Segment Open

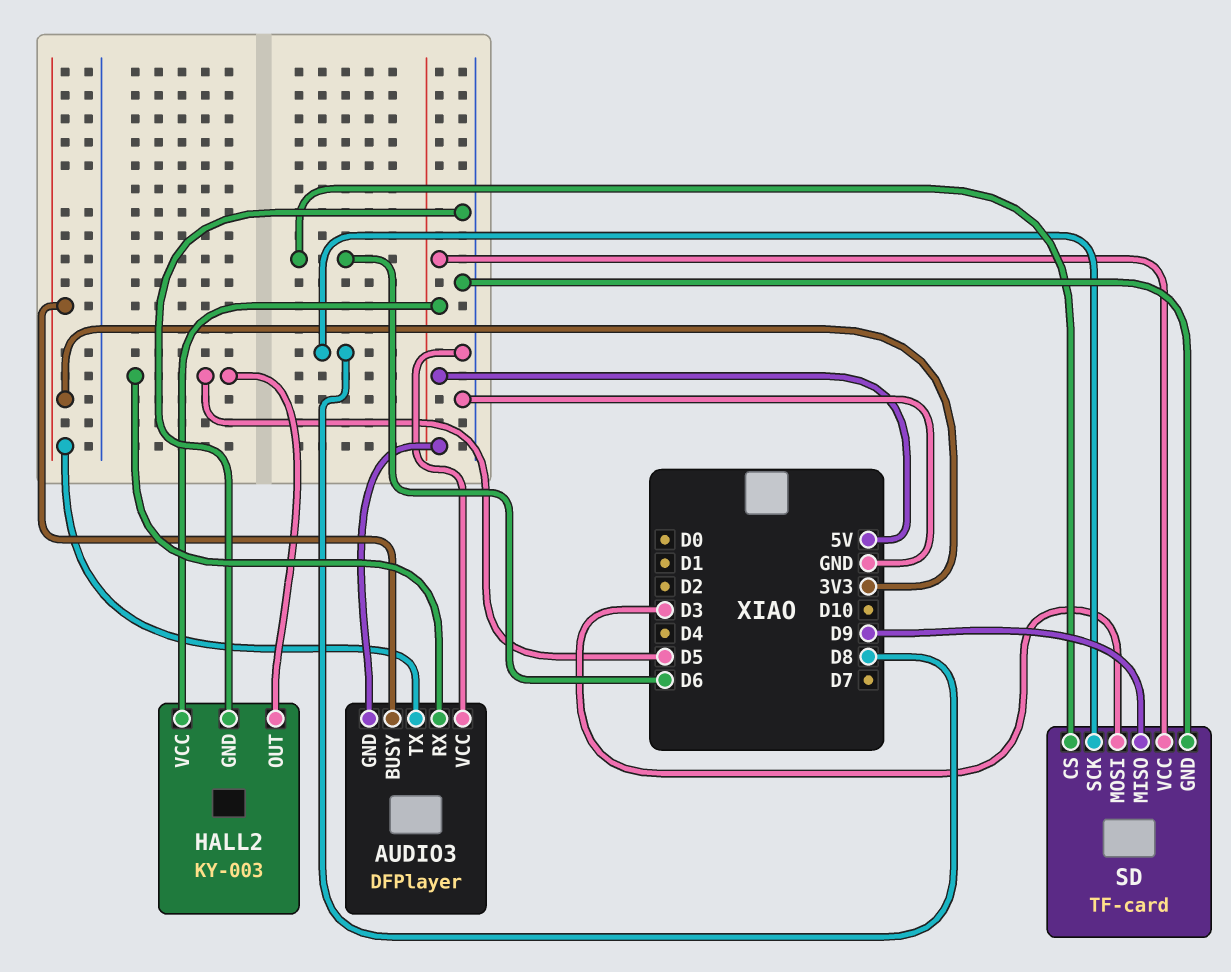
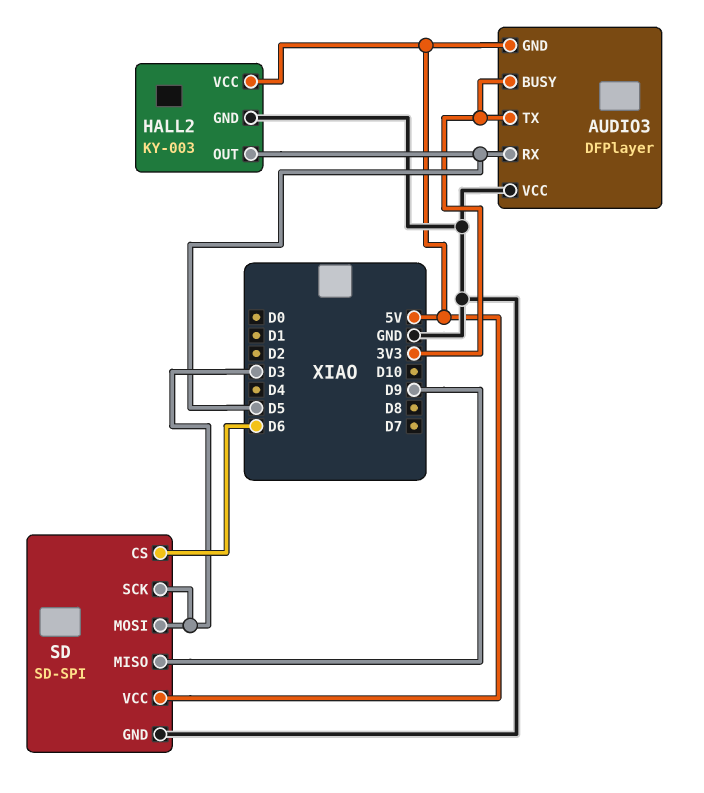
SD: TF-card -> SD-SPI
SD pin SCK: D8 -> D3

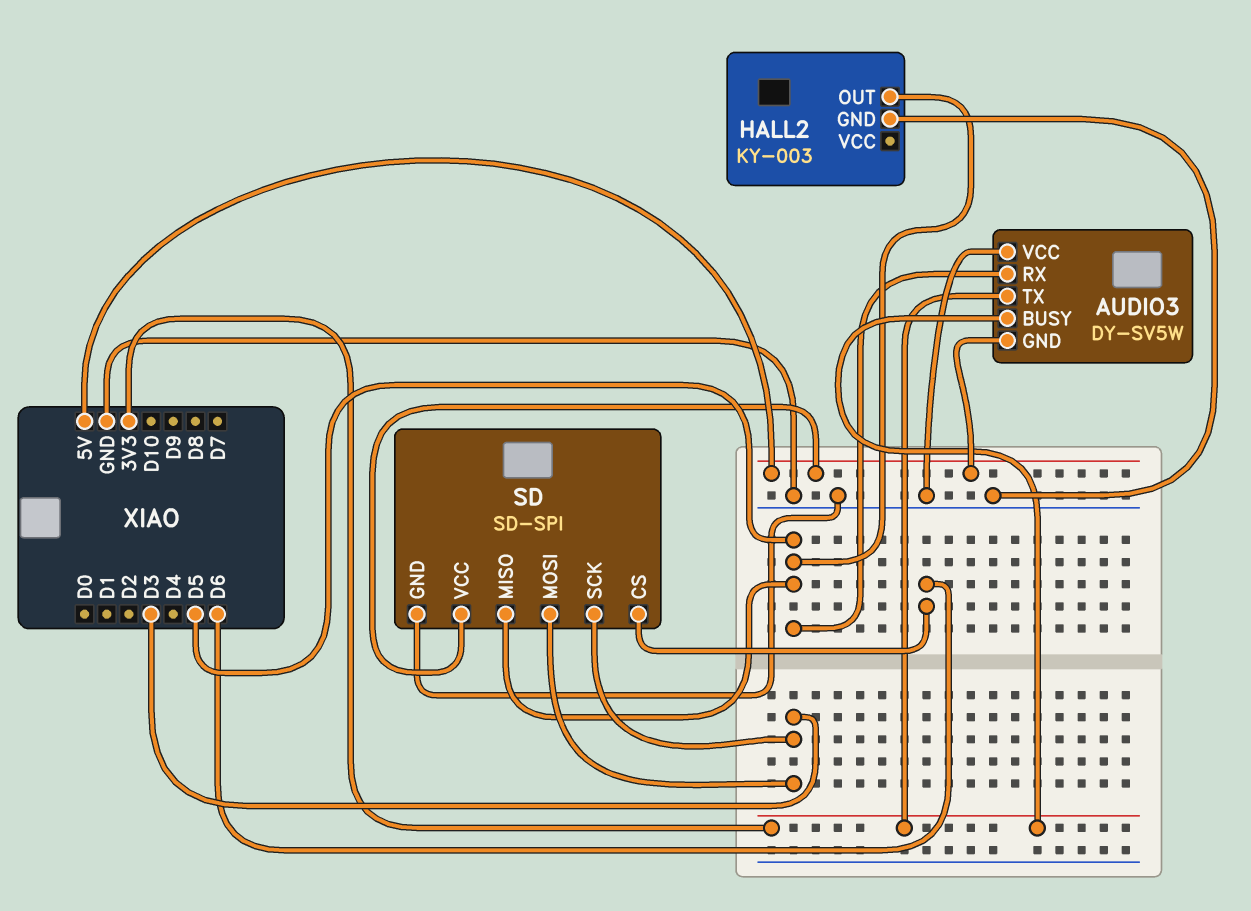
AUDIO3: DFPlayer -> DY-SV5W
HALL2 pin VCC: 5V -> none
SD pin MISO: D9 -> D5

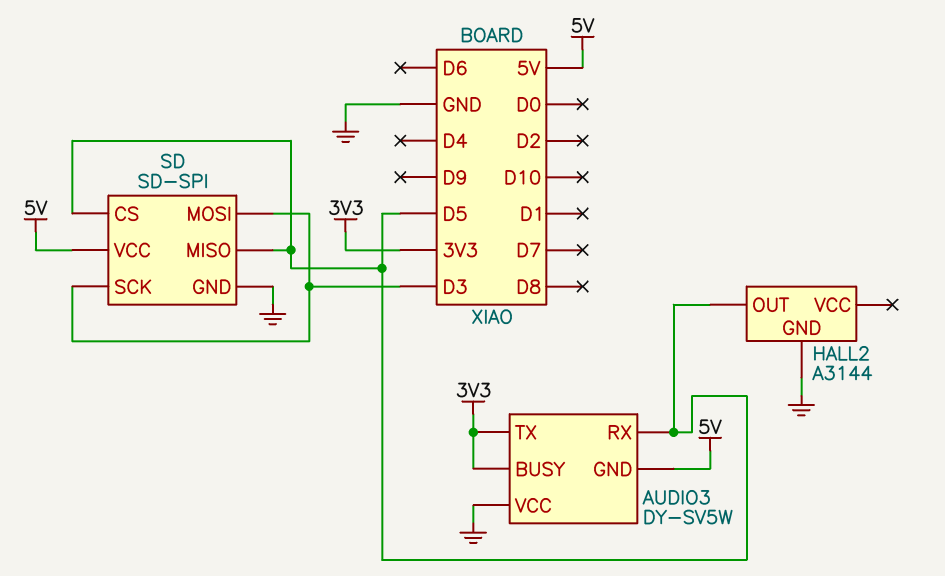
HALL2: KY-003 -> A3144
SD pin CS: D6 -> D5

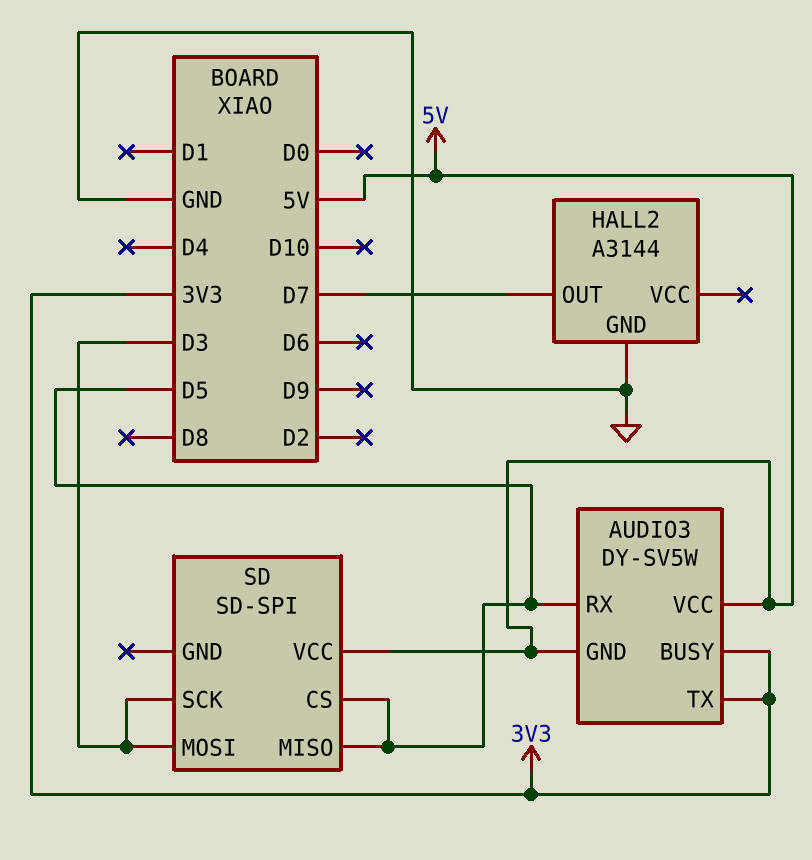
AUDIO3 pin VCC: GND -> 5V
HALL2 pin OUT: D5 -> D7
SD pin GND: GND -> none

Segment Closed

Work request: Every record must be set down again exactly; pictures do not belong in the copy.

Response area:
SD: TF-card -> SD-SPI
SD pin SCK: D8 -> D3

AUDIO3: DFPlayer -> DY-SV5W
HALL2 pin VCC: 5V -> none
SD pin MISO: D9 -> D5

HALL2: KY-003 -> A3144
SD pin CS: D6 -> D5

AUDIO3 pin VCC: GND -> 5V
HALL2 pin OUT: D5 -> D7
SD pin GND: GND -> none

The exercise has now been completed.